• Data extract:
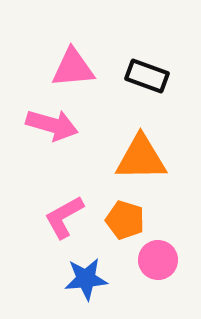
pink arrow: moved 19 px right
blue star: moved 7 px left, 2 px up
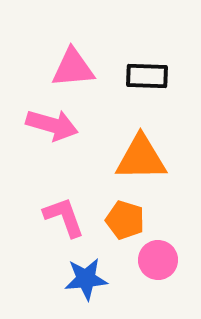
black rectangle: rotated 18 degrees counterclockwise
pink L-shape: rotated 99 degrees clockwise
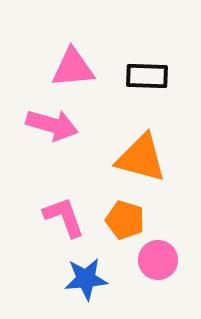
orange triangle: rotated 16 degrees clockwise
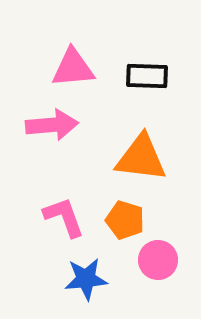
pink arrow: rotated 21 degrees counterclockwise
orange triangle: rotated 8 degrees counterclockwise
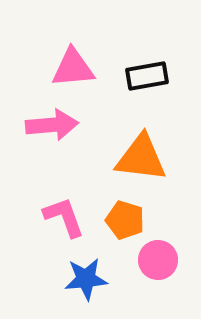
black rectangle: rotated 12 degrees counterclockwise
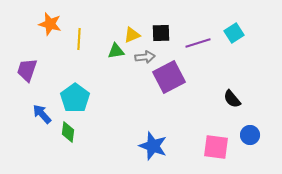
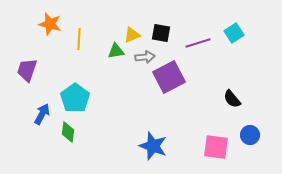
black square: rotated 12 degrees clockwise
blue arrow: rotated 70 degrees clockwise
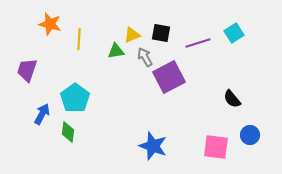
gray arrow: rotated 114 degrees counterclockwise
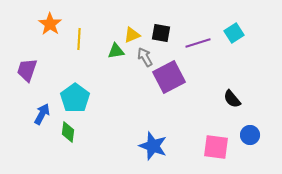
orange star: rotated 20 degrees clockwise
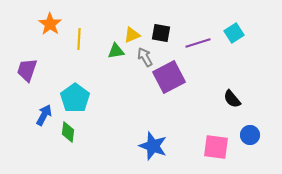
blue arrow: moved 2 px right, 1 px down
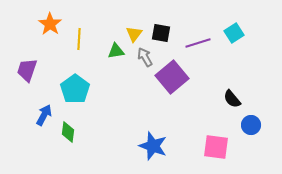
yellow triangle: moved 2 px right, 1 px up; rotated 30 degrees counterclockwise
purple square: moved 3 px right; rotated 12 degrees counterclockwise
cyan pentagon: moved 9 px up
blue circle: moved 1 px right, 10 px up
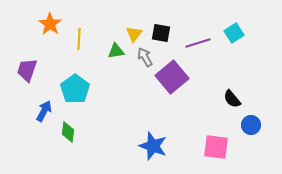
blue arrow: moved 4 px up
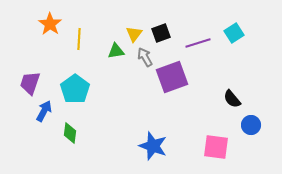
black square: rotated 30 degrees counterclockwise
purple trapezoid: moved 3 px right, 13 px down
purple square: rotated 20 degrees clockwise
green diamond: moved 2 px right, 1 px down
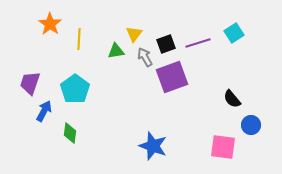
black square: moved 5 px right, 11 px down
pink square: moved 7 px right
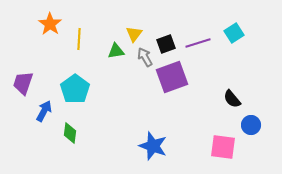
purple trapezoid: moved 7 px left
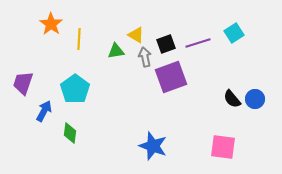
orange star: moved 1 px right
yellow triangle: moved 2 px right, 1 px down; rotated 36 degrees counterclockwise
gray arrow: rotated 18 degrees clockwise
purple square: moved 1 px left
blue circle: moved 4 px right, 26 px up
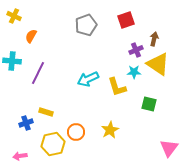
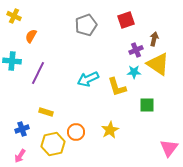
green square: moved 2 px left, 1 px down; rotated 14 degrees counterclockwise
blue cross: moved 4 px left, 6 px down
pink arrow: rotated 48 degrees counterclockwise
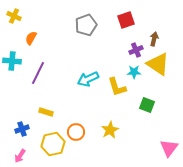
orange semicircle: moved 2 px down
green square: rotated 21 degrees clockwise
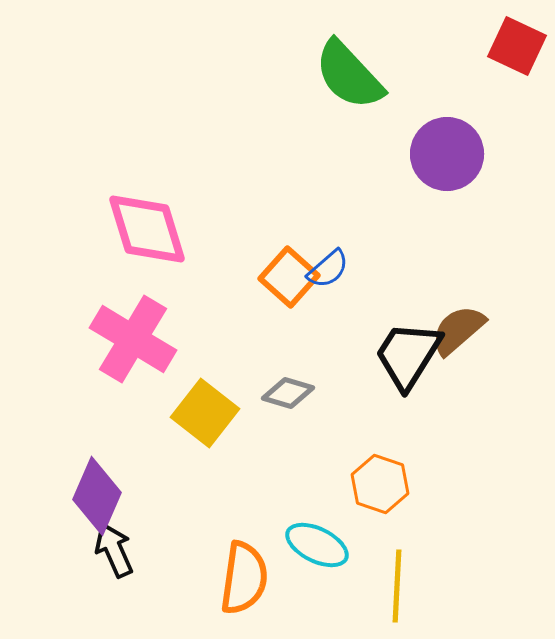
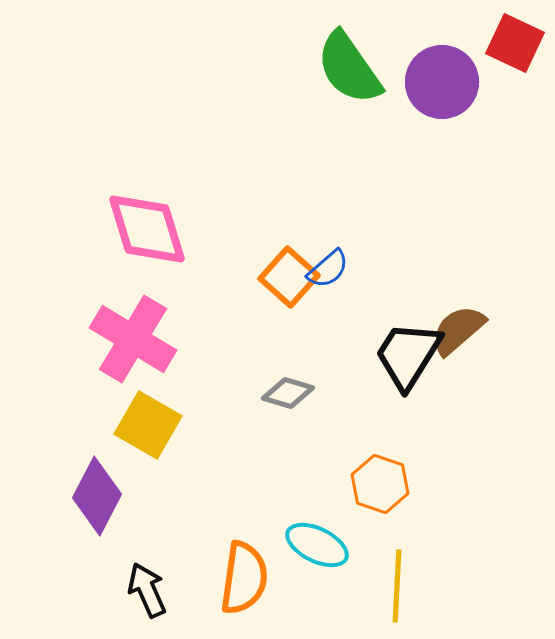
red square: moved 2 px left, 3 px up
green semicircle: moved 7 px up; rotated 8 degrees clockwise
purple circle: moved 5 px left, 72 px up
yellow square: moved 57 px left, 12 px down; rotated 8 degrees counterclockwise
purple diamond: rotated 4 degrees clockwise
black arrow: moved 33 px right, 40 px down
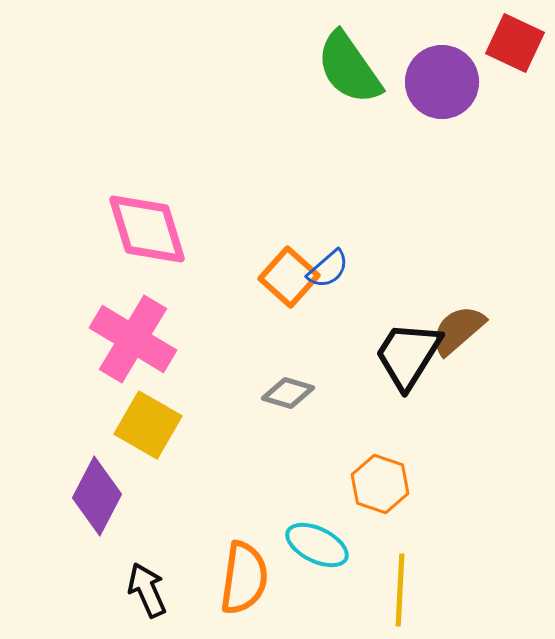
yellow line: moved 3 px right, 4 px down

• Aim of the exercise: Copy the entries word for word from the beginning, stopping after the line that contains "green square: rotated 21 degrees clockwise". Omit the pictures from your answer.

• Reply:
pink arrow: moved 19 px right
blue star: moved 7 px left, 2 px up
black rectangle: rotated 18 degrees counterclockwise
pink L-shape: rotated 99 degrees clockwise
orange triangle: rotated 16 degrees clockwise
pink arrow: rotated 21 degrees counterclockwise
orange triangle: rotated 8 degrees counterclockwise
black rectangle: rotated 12 degrees counterclockwise
black square: rotated 12 degrees clockwise
blue arrow: rotated 70 degrees clockwise
gray arrow: rotated 114 degrees counterclockwise
orange star: rotated 20 degrees clockwise
blue arrow: moved 2 px right, 1 px down
yellow triangle: moved 2 px right, 1 px up; rotated 30 degrees counterclockwise
purple square: moved 3 px right; rotated 12 degrees counterclockwise
cyan pentagon: moved 9 px up
blue circle: moved 1 px right, 10 px up
blue arrow: moved 4 px up
black square: rotated 30 degrees counterclockwise
purple trapezoid: moved 3 px right, 13 px down
purple square: rotated 20 degrees clockwise
green diamond: moved 2 px right, 1 px down
black square: moved 5 px right, 11 px down
pink square: moved 7 px right
purple trapezoid: moved 7 px left
orange star: moved 1 px right
yellow triangle: moved 2 px right, 1 px down; rotated 36 degrees counterclockwise
gray arrow: rotated 18 degrees clockwise
purple square: moved 1 px left
blue circle: moved 4 px right, 26 px up
green square: moved 2 px left, 1 px down; rotated 14 degrees counterclockwise
blue cross: moved 4 px left, 6 px down
pink arrow: rotated 48 degrees counterclockwise
orange semicircle: moved 2 px down
green square: rotated 21 degrees clockwise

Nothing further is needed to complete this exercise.